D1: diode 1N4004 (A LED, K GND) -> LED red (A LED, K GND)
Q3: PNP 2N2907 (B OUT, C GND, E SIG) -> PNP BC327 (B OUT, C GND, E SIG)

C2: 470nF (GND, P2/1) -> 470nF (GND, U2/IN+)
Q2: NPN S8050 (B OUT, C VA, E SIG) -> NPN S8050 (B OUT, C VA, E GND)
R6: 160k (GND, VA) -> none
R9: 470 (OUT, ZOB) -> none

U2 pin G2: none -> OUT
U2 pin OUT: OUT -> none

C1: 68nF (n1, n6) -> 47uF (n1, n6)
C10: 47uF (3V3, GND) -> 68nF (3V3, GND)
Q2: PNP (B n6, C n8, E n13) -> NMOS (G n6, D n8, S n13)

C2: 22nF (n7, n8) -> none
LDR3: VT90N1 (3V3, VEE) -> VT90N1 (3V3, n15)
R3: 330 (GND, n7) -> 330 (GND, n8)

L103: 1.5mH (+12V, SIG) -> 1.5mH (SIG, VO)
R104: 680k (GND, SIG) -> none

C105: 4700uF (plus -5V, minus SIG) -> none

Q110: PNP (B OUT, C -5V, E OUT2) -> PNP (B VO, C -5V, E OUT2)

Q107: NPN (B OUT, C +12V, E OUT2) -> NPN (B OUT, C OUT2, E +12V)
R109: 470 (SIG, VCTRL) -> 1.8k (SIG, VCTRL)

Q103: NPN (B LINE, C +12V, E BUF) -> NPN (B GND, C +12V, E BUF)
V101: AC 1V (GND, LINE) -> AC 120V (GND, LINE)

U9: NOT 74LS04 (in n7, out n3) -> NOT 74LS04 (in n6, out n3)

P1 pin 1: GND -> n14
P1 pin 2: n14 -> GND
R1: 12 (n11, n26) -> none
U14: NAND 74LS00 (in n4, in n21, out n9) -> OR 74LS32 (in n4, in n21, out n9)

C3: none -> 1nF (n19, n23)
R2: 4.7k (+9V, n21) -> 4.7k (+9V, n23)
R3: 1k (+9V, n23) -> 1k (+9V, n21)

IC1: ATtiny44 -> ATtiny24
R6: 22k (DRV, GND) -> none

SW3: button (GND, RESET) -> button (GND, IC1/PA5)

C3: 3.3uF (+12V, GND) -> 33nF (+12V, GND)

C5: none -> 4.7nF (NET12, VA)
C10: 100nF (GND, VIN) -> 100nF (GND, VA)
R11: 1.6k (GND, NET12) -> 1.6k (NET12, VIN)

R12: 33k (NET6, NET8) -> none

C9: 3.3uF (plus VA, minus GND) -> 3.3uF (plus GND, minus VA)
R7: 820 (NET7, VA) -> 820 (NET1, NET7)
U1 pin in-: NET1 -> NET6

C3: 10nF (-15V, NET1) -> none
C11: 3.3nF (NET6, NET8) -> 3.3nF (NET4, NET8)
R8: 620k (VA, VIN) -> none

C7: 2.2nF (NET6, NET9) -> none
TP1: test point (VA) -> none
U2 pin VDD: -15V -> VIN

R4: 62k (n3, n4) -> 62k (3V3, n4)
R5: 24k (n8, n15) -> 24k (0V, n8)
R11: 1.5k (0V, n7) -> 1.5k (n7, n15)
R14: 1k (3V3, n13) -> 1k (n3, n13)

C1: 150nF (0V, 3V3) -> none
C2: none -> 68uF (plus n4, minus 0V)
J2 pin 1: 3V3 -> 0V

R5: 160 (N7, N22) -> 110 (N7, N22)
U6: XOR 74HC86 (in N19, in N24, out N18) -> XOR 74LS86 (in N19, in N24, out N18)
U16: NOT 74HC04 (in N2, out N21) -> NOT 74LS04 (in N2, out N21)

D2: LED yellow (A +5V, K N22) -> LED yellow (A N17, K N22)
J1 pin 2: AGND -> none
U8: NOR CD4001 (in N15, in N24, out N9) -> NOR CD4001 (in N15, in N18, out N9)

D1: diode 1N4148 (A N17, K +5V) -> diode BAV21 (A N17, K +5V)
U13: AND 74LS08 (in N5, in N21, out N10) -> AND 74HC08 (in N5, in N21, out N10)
________________________________________
The task => Write out the records again, exactly as given.

Problem solution =>
D1: diode 1N4004 (A LED, K GND) -> LED red (A LED, K GND)
Q3: PNP 2N2907 (B OUT, C GND, E SIG) -> PNP BC327 (B OUT, C GND, E SIG)

C2: 470nF (GND, P2/1) -> 470nF (GND, U2/IN+)
Q2: NPN S8050 (B OUT, C VA, E SIG) -> NPN S8050 (B OUT, C VA, E GND)
R6: 160k (GND, VA) -> none
R9: 470 (OUT, ZOB) -> none

U2 pin G2: none -> OUT
U2 pin OUT: OUT -> none

C1: 68nF (n1, n6) -> 47uF (n1, n6)
C10: 47uF (3V3, GND) -> 68nF (3V3, GND)
Q2: PNP (B n6, C n8, E n13) -> NMOS (G n6, D n8, S n13)

C2: 22nF (n7, n8) -> none
LDR3: VT90N1 (3V3, VEE) -> VT90N1 (3V3, n15)
R3: 330 (GND, n7) -> 330 (GND, n8)

L103: 1.5mH (+12V, SIG) -> 1.5mH (SIG, VO)
R104: 680k (GND, SIG) -> none

C105: 4700uF (plus -5V, minus SIG) -> none

Q110: PNP (B OUT, C -5V, E OUT2) -> PNP (B VO, C -5V, E OUT2)

Q107: NPN (B OUT, C +12V, E OUT2) -> NPN (B OUT, C OUT2, E +12V)
R109: 470 (SIG, VCTRL) -> 1.8k (SIG, VCTRL)

Q103: NPN (B LINE, C +12V, E BUF) -> NPN (B GND, C +12V, E BUF)
V101: AC 1V (GND, LINE) -> AC 120V (GND, LINE)

U9: NOT 74LS04 (in n7, out n3) -> NOT 74LS04 (in n6, out n3)

P1 pin 1: GND -> n14
P1 pin 2: n14 -> GND
R1: 12 (n11, n26) -> none
U14: NAND 74LS00 (in n4, in n21, out n9) -> OR 74LS32 (in n4, in n21, out n9)

C3: none -> 1nF (n19, n23)
R2: 4.7k (+9V, n21) -> 4.7k (+9V, n23)
R3: 1k (+9V, n23) -> 1k (+9V, n21)

IC1: ATtiny44 -> ATtiny24
R6: 22k (DRV, GND) -> none

SW3: button (GND, RESET) -> button (GND, IC1/PA5)

C3: 3.3uF (+12V, GND) -> 33nF (+12V, GND)

C5: none -> 4.7nF (NET12, VA)
C10: 100nF (GND, VIN) -> 100nF (GND, VA)
R11: 1.6k (GND, NET12) -> 1.6k (NET12, VIN)

R12: 33k (NET6, NET8) -> none

C9: 3.3uF (plus VA, minus GND) -> 3.3uF (plus GND, minus VA)
R7: 820 (NET7, VA) -> 820 (NET1, NET7)
U1 pin in-: NET1 -> NET6

C3: 10nF (-15V, NET1) -> none
C11: 3.3nF (NET6, NET8) -> 3.3nF (NET4, NET8)
R8: 620k (VA, VIN) -> none

C7: 2.2nF (NET6, NET9) -> none
TP1: test point (VA) -> none
U2 pin VDD: -15V -> VIN

R4: 62k (n3, n4) -> 62k (3V3, n4)
R5: 24k (n8, n15) -> 24k (0V, n8)
R11: 1.5k (0V, n7) -> 1.5k (n7, n15)
R14: 1k (3V3, n13) -> 1k (n3, n13)

C1: 150nF (0V, 3V3) -> none
C2: none -> 68uF (plus n4, minus 0V)
J2 pin 1: 3V3 -> 0V

R5: 160 (N7, N22) -> 110 (N7, N22)
U6: XOR 74HC86 (in N19, in N24, out N18) -> XOR 74LS86 (in N19, in N24, out N18)
U16: NOT 74HC04 (in N2, out N21) -> NOT 74LS04 (in N2, out N21)

D2: LED yellow (A +5V, K N22) -> LED yellow (A N17, K N22)
J1 pin 2: AGND -> none
U8: NOR CD4001 (in N15, in N24, out N9) -> NOR CD4001 (in N15, in N18, out N9)

D1: diode 1N4148 (A N17, K +5V) -> diode BAV21 (A N17, K +5V)
U13: AND 74LS08 (in N5, in N21, out N10) -> AND 74HC08 (in N5, in N21, out N10)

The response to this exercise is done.